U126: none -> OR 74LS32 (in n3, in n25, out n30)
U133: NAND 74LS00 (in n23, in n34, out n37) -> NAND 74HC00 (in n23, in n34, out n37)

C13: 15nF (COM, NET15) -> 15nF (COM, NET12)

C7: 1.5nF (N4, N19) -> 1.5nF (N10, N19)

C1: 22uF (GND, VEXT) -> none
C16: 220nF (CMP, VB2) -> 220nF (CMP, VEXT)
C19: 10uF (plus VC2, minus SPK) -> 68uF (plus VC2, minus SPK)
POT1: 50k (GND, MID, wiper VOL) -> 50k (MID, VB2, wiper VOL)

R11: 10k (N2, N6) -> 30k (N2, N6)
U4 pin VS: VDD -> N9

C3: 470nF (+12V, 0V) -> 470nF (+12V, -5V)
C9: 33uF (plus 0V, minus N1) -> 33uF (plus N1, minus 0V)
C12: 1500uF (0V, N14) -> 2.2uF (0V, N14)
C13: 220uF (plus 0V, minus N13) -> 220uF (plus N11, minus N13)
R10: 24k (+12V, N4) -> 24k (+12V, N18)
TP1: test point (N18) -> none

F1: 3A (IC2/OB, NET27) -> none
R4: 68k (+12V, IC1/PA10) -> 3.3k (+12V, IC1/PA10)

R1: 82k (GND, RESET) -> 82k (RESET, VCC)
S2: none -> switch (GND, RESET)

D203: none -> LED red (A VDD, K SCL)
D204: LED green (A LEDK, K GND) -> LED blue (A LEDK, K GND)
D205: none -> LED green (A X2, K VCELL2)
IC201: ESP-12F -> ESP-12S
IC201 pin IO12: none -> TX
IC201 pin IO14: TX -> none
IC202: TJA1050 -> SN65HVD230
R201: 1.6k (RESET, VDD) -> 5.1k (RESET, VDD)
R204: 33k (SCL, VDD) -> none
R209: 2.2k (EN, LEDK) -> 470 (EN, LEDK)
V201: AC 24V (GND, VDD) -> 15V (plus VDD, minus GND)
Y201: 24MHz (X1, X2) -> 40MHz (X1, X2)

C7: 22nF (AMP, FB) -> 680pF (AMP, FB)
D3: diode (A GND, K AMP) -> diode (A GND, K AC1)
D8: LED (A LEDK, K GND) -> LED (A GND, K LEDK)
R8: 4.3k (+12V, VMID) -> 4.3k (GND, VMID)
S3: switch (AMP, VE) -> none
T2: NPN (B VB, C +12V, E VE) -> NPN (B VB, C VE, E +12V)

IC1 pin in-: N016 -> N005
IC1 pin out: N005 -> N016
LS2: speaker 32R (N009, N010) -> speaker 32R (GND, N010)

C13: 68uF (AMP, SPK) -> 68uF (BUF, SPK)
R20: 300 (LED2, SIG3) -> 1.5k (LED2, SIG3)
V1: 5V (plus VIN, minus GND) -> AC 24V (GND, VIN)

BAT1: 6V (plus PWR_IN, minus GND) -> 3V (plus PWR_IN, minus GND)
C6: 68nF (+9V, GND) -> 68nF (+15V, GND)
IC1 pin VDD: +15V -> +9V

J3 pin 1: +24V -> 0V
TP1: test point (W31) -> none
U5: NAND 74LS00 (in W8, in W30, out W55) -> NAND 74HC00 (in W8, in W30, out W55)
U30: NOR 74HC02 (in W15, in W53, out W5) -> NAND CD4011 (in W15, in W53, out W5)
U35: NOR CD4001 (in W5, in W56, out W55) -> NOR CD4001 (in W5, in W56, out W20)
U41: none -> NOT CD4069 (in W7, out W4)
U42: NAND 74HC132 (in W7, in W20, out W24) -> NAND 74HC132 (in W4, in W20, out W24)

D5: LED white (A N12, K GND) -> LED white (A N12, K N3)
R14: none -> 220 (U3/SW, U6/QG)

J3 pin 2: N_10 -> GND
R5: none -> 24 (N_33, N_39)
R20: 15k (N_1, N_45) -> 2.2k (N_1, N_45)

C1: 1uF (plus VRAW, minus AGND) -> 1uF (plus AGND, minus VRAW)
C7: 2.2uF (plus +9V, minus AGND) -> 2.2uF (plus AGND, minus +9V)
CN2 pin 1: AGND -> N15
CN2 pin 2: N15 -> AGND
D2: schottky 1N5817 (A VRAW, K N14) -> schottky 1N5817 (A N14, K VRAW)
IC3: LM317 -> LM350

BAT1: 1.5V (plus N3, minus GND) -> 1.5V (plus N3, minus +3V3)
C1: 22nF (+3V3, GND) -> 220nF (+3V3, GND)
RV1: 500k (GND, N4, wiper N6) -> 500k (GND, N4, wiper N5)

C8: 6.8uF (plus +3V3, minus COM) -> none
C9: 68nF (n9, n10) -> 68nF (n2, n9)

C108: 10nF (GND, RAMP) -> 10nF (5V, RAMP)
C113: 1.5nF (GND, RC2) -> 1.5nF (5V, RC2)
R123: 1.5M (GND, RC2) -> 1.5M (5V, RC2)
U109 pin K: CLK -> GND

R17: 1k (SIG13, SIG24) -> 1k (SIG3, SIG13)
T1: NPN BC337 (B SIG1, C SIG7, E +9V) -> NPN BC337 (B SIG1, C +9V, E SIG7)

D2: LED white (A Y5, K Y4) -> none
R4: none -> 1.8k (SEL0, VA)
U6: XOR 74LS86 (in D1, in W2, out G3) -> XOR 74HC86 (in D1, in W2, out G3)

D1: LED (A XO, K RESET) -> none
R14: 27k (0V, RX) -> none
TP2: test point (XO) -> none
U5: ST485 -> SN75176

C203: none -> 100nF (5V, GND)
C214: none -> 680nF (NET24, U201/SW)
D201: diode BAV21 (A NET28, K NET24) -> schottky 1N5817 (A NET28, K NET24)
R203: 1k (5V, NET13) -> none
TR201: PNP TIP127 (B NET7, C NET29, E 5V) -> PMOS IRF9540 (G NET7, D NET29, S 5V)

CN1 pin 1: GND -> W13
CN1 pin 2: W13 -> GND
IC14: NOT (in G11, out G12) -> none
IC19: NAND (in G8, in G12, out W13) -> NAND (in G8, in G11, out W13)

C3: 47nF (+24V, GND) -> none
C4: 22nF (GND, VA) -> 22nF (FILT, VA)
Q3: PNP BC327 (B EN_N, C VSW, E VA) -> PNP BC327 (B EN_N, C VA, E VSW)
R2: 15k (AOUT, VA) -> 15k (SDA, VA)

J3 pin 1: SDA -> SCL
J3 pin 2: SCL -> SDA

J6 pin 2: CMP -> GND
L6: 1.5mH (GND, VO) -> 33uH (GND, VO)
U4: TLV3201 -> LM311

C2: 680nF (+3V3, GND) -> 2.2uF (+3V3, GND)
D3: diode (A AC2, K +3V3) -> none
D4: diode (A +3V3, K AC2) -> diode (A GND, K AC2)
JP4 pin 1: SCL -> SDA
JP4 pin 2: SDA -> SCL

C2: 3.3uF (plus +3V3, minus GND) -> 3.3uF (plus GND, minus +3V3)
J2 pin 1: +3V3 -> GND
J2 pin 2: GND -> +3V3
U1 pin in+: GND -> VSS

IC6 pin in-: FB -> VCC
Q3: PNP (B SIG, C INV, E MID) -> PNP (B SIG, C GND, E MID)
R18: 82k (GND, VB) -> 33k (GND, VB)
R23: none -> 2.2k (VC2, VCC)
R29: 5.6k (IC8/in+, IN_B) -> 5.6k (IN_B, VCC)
· · · · ·
▶ YOUR INSTRUCTIONS
All that belongs in the answer is an exact copy of the lines from the start of the records above through the line with "D3: diode (A GND, K".

▶ OUTPUT BELOW
U126: none -> OR 74LS32 (in n3, in n25, out n30)
U133: NAND 74LS00 (in n23, in n34, out n37) -> NAND 74HC00 (in n23, in n34, out n37)

C13: 15nF (COM, NET15) -> 15nF (COM, NET12)

C7: 1.5nF (N4, N19) -> 1.5nF (N10, N19)

C1: 22uF (GND, VEXT) -> none
C16: 220nF (CMP, VB2) -> 220nF (CMP, VEXT)
C19: 10uF (plus VC2, minus SPK) -> 68uF (plus VC2, minus SPK)
POT1: 50k (GND, MID, wiper VOL) -> 50k (MID, VB2, wiper VOL)

R11: 10k (N2, N6) -> 30k (N2, N6)
U4 pin VS: VDD -> N9

C3: 470nF (+12V, 0V) -> 470nF (+12V, -5V)
C9: 33uF (plus 0V, minus N1) -> 33uF (plus N1, minus 0V)
C12: 1500uF (0V, N14) -> 2.2uF (0V, N14)
C13: 220uF (plus 0V, minus N13) -> 220uF (plus N11, minus N13)
R10: 24k (+12V, N4) -> 24k (+12V, N18)
TP1: test point (N18) -> none

F1: 3A (IC2/OB, NET27) -> none
R4: 68k (+12V, IC1/PA10) -> 3.3k (+12V, IC1/PA10)

R1: 82k (GND, RESET) -> 82k (RESET, VCC)
S2: none -> switch (GND, RESET)

D203: none -> LED red (A VDD, K SCL)
D204: LED green (A LEDK, K GND) -> LED blue (A LEDK, K GND)
D205: none -> LED green (A X2, K VCELL2)
IC201: ESP-12F -> ESP-12S
IC201 pin IO12: none -> TX
IC201 pin IO14: TX -> none
IC202: TJA1050 -> SN65HVD230
R201: 1.6k (RESET, VDD) -> 5.1k (RESET, VDD)
R204: 33k (SCL, VDD) -> none
R209: 2.2k (EN, LEDK) -> 470 (EN, LEDK)
V201: AC 24V (GND, VDD) -> 15V (plus VDD, minus GND)
Y201: 24MHz (X1, X2) -> 40MHz (X1, X2)

C7: 22nF (AMP, FB) -> 680pF (AMP, FB)
D3: diode (A GND, K AMP) -> diode (A GND, K AC1)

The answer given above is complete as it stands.